Your task
Would you output all the data exactly as it stands?

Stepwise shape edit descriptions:
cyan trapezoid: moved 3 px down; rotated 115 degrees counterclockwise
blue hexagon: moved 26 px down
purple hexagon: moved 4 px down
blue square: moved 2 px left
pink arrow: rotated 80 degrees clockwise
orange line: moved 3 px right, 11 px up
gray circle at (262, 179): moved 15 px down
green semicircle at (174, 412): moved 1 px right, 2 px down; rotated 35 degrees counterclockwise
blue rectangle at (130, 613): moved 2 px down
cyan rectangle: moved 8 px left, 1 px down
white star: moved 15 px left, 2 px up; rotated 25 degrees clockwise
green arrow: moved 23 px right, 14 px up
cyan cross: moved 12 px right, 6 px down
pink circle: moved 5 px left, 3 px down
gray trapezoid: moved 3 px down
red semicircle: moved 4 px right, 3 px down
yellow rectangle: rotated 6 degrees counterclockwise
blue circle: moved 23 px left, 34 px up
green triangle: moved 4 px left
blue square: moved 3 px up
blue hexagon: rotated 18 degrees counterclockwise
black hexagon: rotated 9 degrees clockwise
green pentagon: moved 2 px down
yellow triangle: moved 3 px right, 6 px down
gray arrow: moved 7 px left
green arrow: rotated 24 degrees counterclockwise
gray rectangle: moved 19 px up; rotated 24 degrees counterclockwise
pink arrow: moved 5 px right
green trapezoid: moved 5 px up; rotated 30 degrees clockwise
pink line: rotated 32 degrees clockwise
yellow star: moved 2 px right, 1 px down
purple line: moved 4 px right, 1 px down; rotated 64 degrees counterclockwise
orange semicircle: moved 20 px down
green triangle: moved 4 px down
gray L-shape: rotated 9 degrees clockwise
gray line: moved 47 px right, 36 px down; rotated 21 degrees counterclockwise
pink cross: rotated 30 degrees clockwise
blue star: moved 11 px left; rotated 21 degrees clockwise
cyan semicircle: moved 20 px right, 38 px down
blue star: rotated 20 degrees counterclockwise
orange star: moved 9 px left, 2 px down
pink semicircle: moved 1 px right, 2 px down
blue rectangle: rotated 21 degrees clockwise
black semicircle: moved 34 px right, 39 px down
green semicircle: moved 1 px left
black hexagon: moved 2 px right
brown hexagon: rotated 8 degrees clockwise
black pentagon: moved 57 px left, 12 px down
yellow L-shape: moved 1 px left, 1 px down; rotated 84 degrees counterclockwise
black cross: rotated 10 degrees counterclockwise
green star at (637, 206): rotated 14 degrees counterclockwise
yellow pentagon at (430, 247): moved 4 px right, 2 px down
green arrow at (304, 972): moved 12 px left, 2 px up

Written answer
cyan trapezoid: moved 3 px down; rotated 115 degrees counterclockwise
blue hexagon: moved 26 px down
purple hexagon: moved 4 px down
blue square: moved 2 px left
pink arrow: rotated 80 degrees clockwise
orange line: moved 3 px right, 11 px up
gray circle at (262, 179): moved 15 px down
green semicircle at (174, 412): moved 1 px right, 2 px down; rotated 35 degrees counterclockwise
blue rectangle at (130, 613): moved 2 px down
cyan rectangle: moved 8 px left, 1 px down
white star: moved 15 px left, 2 px up; rotated 25 degrees clockwise
green arrow: moved 23 px right, 14 px up
cyan cross: moved 12 px right, 6 px down
pink circle: moved 5 px left, 3 px down
gray trapezoid: moved 3 px down
red semicircle: moved 4 px right, 3 px down
yellow rectangle: rotated 6 degrees counterclockwise
blue circle: moved 23 px left, 34 px up
green triangle: moved 4 px left
blue square: moved 3 px up
blue hexagon: rotated 18 degrees counterclockwise
black hexagon: rotated 9 degrees clockwise
green pentagon: moved 2 px down
yellow triangle: moved 3 px right, 6 px down
gray arrow: moved 7 px left
green arrow: rotated 24 degrees counterclockwise
gray rectangle: moved 19 px up; rotated 24 degrees counterclockwise
pink arrow: moved 5 px right
green trapezoid: moved 5 px up; rotated 30 degrees clockwise
pink line: rotated 32 degrees clockwise
yellow star: moved 2 px right, 1 px down
purple line: moved 4 px right, 1 px down; rotated 64 degrees counterclockwise
orange semicircle: moved 20 px down
green triangle: moved 4 px down
gray L-shape: rotated 9 degrees clockwise
gray line: moved 47 px right, 36 px down; rotated 21 degrees counterclockwise
pink cross: rotated 30 degrees clockwise
blue star: moved 11 px left; rotated 21 degrees clockwise
cyan semicircle: moved 20 px right, 38 px down
blue star: rotated 20 degrees counterclockwise
orange star: moved 9 px left, 2 px down
pink semicircle: moved 1 px right, 2 px down
blue rectangle: rotated 21 degrees clockwise
black semicircle: moved 34 px right, 39 px down
green semicircle: moved 1 px left
black hexagon: moved 2 px right
brown hexagon: rotated 8 degrees clockwise
black pentagon: moved 57 px left, 12 px down
yellow L-shape: moved 1 px left, 1 px down; rotated 84 degrees counterclockwise
black cross: rotated 10 degrees counterclockwise
green star at (637, 206): rotated 14 degrees counterclockwise
yellow pentagon at (430, 247): moved 4 px right, 2 px down
green arrow at (304, 972): moved 12 px left, 2 px up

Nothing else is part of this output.